The problem:
Could you output each line below precisely as it stands, without the images?

Dataset content:
------------------------------
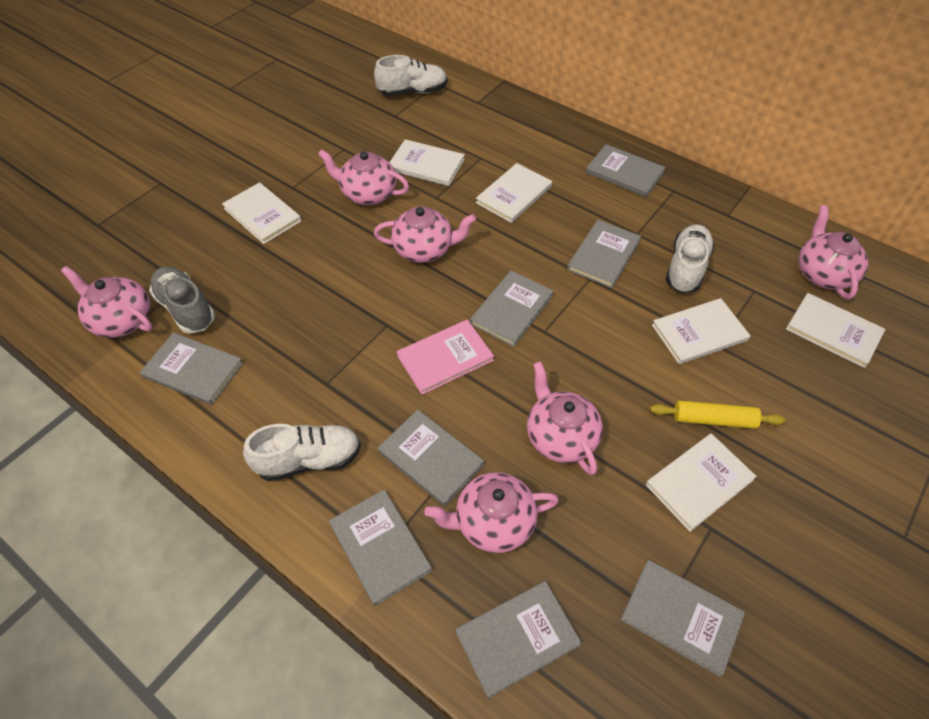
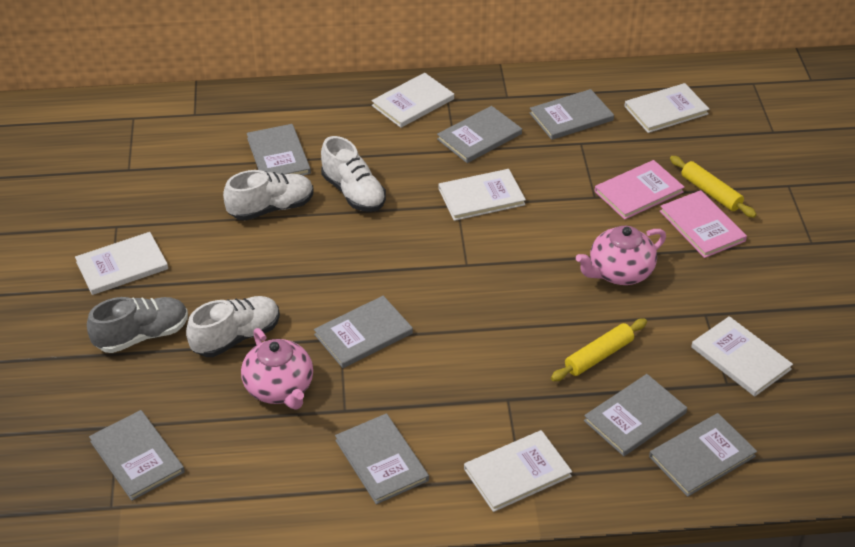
pink book: 1 -> 2
pink teapot: 6 -> 2
yellow rolling pin: 1 -> 2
------------------------------
Expected output:
pink book: 1 -> 2
pink teapot: 6 -> 2
yellow rolling pin: 1 -> 2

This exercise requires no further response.